Would you print the listing that follows exactly, but without its pictures?

» Exercise data
--- START ---

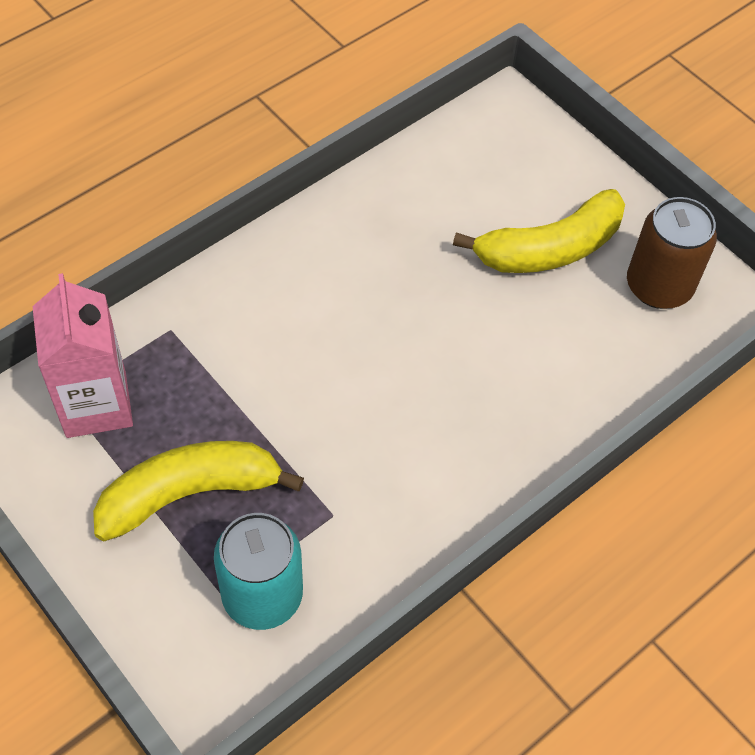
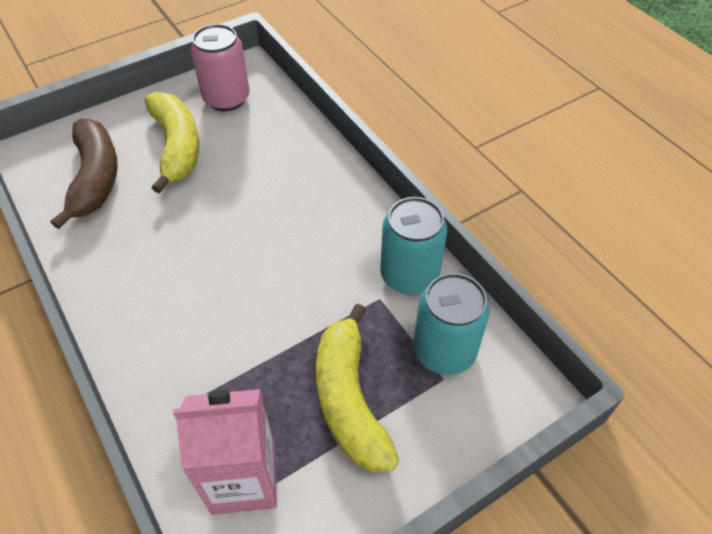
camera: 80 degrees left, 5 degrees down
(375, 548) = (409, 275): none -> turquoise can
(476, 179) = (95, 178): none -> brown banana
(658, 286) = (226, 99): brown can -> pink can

--- END ---

» Exercise answer
camera: 80 degrees left, 5 degrees down
(375, 548) = (409, 275): none -> turquoise can
(476, 179) = (95, 178): none -> brown banana
(658, 286) = (226, 99): brown can -> pink can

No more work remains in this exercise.